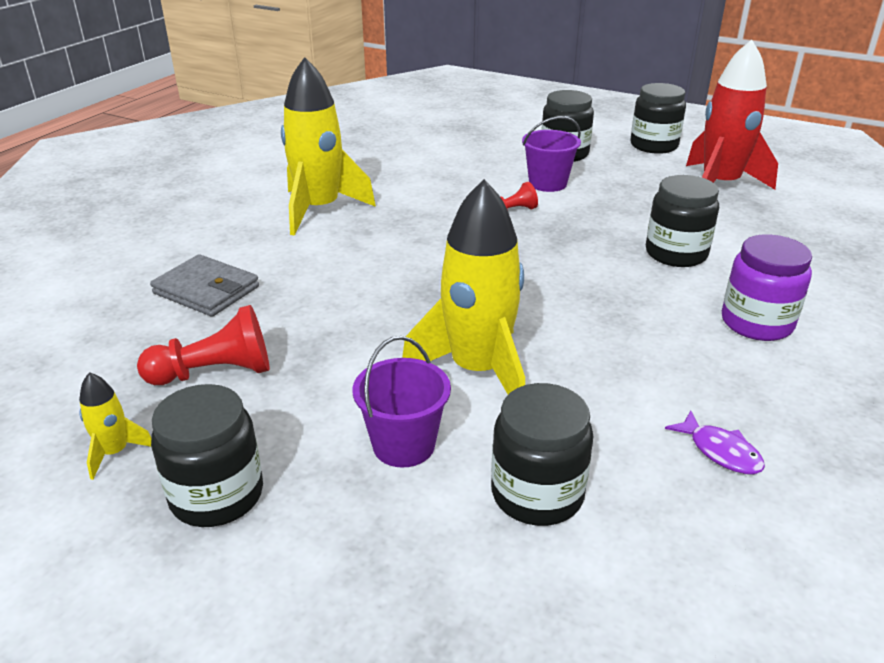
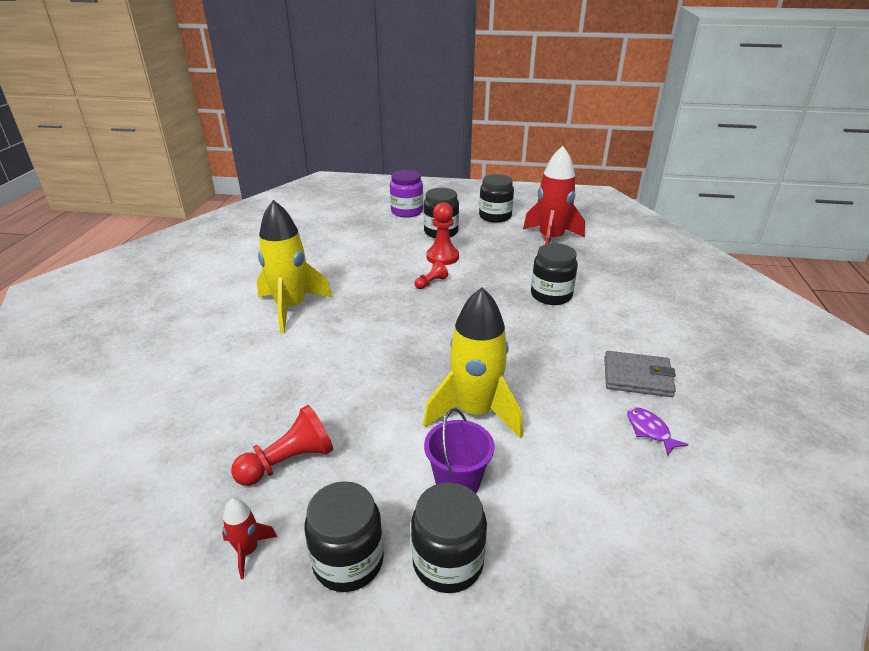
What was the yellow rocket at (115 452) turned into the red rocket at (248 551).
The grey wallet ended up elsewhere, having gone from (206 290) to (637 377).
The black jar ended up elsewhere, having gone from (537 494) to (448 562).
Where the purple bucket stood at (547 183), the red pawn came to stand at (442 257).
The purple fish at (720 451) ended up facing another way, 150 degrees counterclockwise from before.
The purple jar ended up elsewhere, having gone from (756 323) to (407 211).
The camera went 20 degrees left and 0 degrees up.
■ ■ ■ ■ ■
Copy out, from the records above, every line that holds the string "degrees".

» Solution for this exercise
The purple fish at (720 451) ended up facing another way, 150 degrees counterclockwise from before.
The camera went 20 degrees left and 0 degrees up.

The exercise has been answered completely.